• ASSIGNMENT: Transcribe the rest of the listing below, starting with the line that contains "(203, 626) = (117, 479): none" and ending with the last line, exactly as written.

+++ INPUT DATA +++

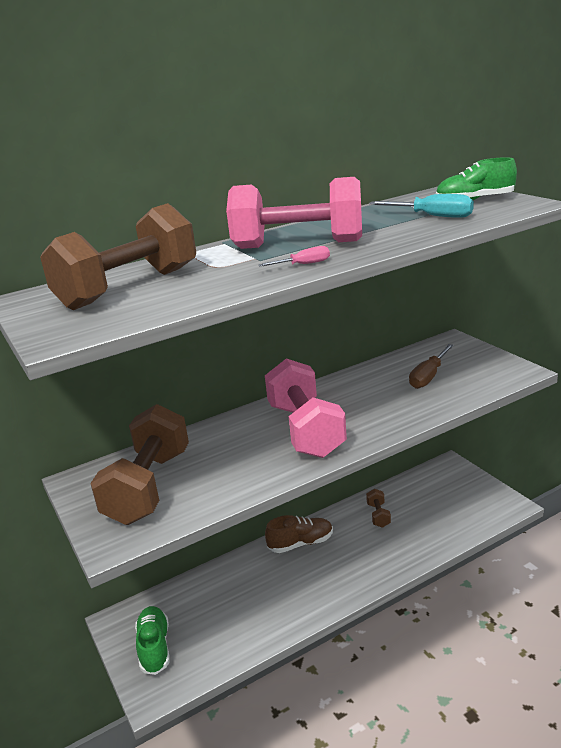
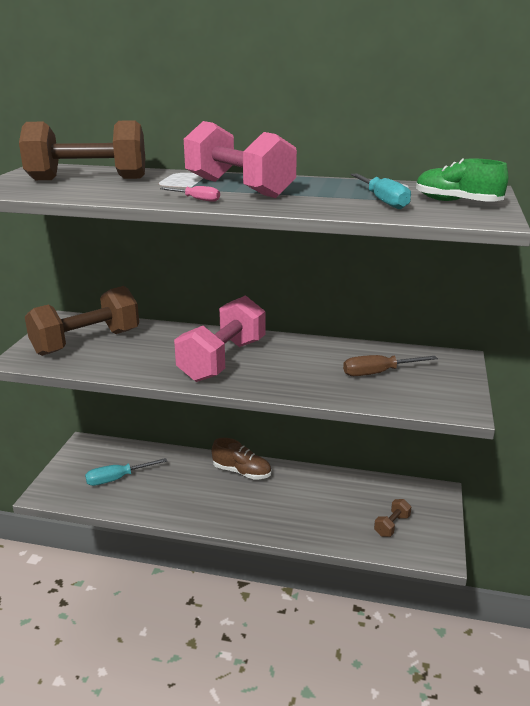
camera: 40 degrees right, 0 degrees up
(154, 647) = (80, 471): green shoe -> none
(203, 626) = (117, 479): none -> turquoise screwdriver
(378, 515) = (321, 490): brown dumbbell -> brown dumbbell (392, 525)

+++

• SOLUTION BELOW:
(203, 626) = (117, 479): none -> turquoise screwdriver
(378, 515) = (321, 490): brown dumbbell -> brown dumbbell (392, 525)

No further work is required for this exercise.